### YOUR OBJECTIVE
When you return the data, keep every word exact and include none of the images.

Records from a dataset:
>>>
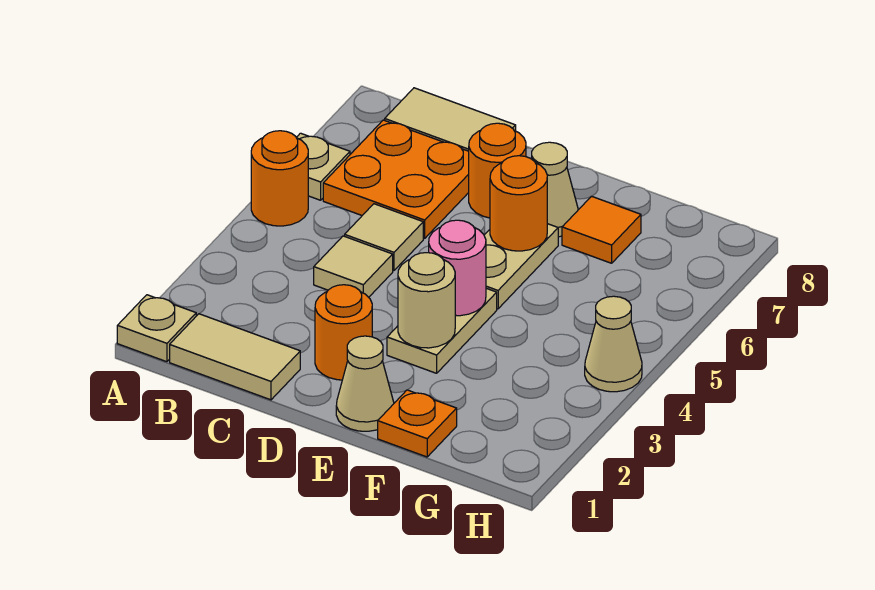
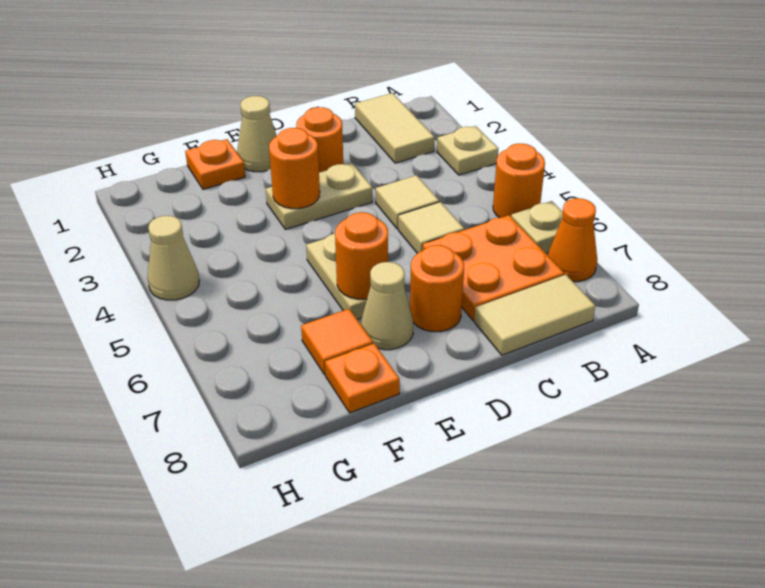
tan 1x1 plate [117,295,196,362] -> tan 1x1 plate moved to [437,126,498,175]
none -> orange 1x1 cone [548,198,597,282]
tan 1x2 tile [170,314,300,400] -> tan 1x2 tile turned to [355,93,434,163]
tan 1x2 plate [387,288,497,373] -> tan 1x2 plate turned to [266,163,372,230]
tan 1x1 round brick [398,253,455,348] -> orange 1x1 round brick [269,128,320,209]
pink 1x1 round brick [429,220,486,316] -> none
none -> orange 1x1 plate [325,344,400,413]

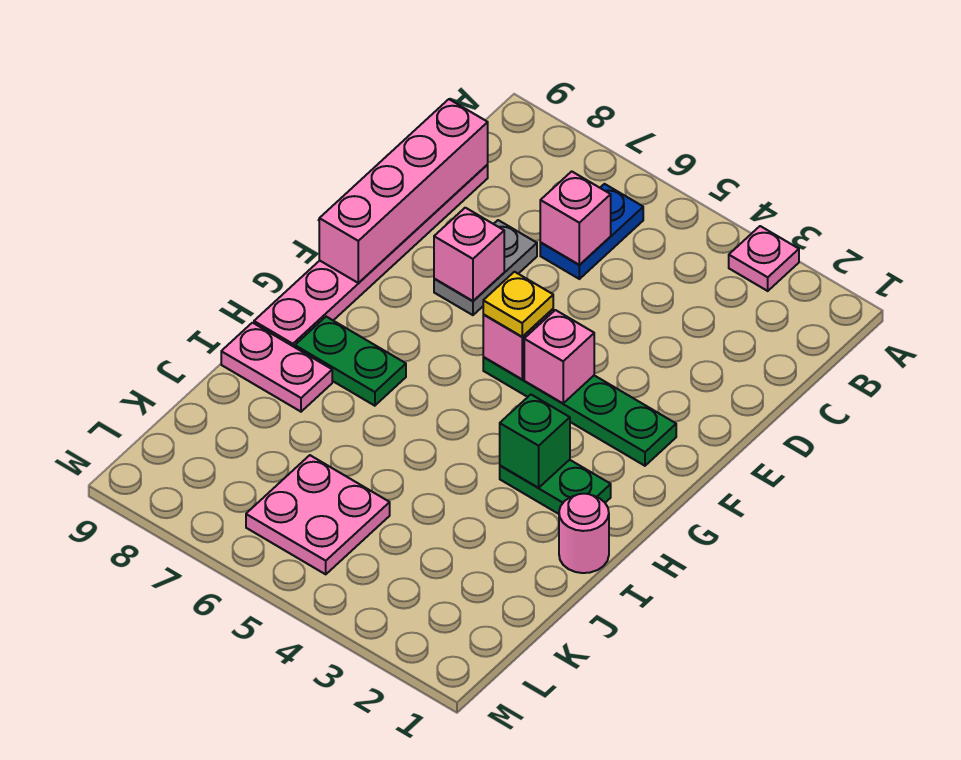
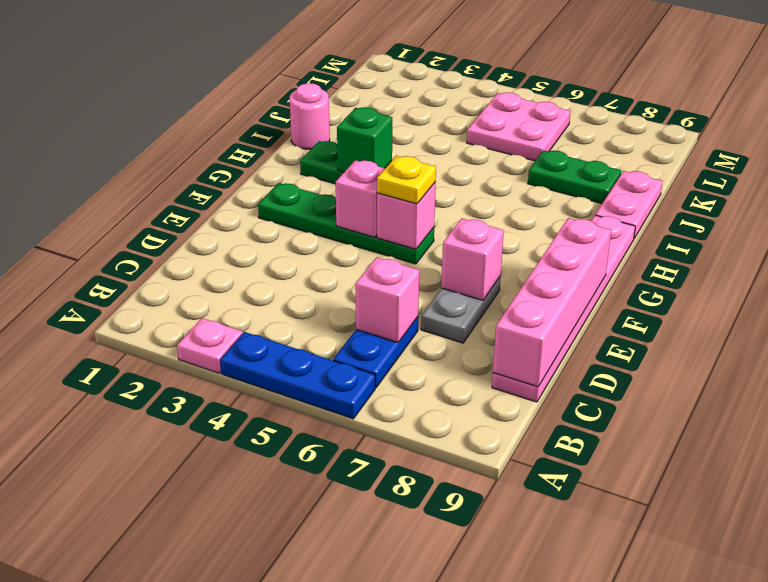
none -> blue 1x3 plate [220,332,375,419]
green 1x2 plate [295,317,406,406] -> green 1x2 plate moved to [528,150,621,203]
pink 1x2 plate [221,323,332,412] -> pink 1x2 plate turned to [595,171,663,238]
<<<
### RESPONSE BELOW
tan 1x1 plate [117,295,196,362] -> tan 1x1 plate moved to [437,126,498,175]
none -> orange 1x1 cone [548,198,597,282]
tan 1x2 tile [170,314,300,400] -> tan 1x2 tile turned to [355,93,434,163]
tan 1x2 plate [387,288,497,373] -> tan 1x2 plate turned to [266,163,372,230]
tan 1x1 round brick [398,253,455,348] -> orange 1x1 round brick [269,128,320,209]
pink 1x1 round brick [429,220,486,316] -> none
none -> orange 1x1 plate [325,344,400,413]

none -> blue 1x3 plate [220,332,375,419]
green 1x2 plate [295,317,406,406] -> green 1x2 plate moved to [528,150,621,203]
pink 1x2 plate [221,323,332,412] -> pink 1x2 plate turned to [595,171,663,238]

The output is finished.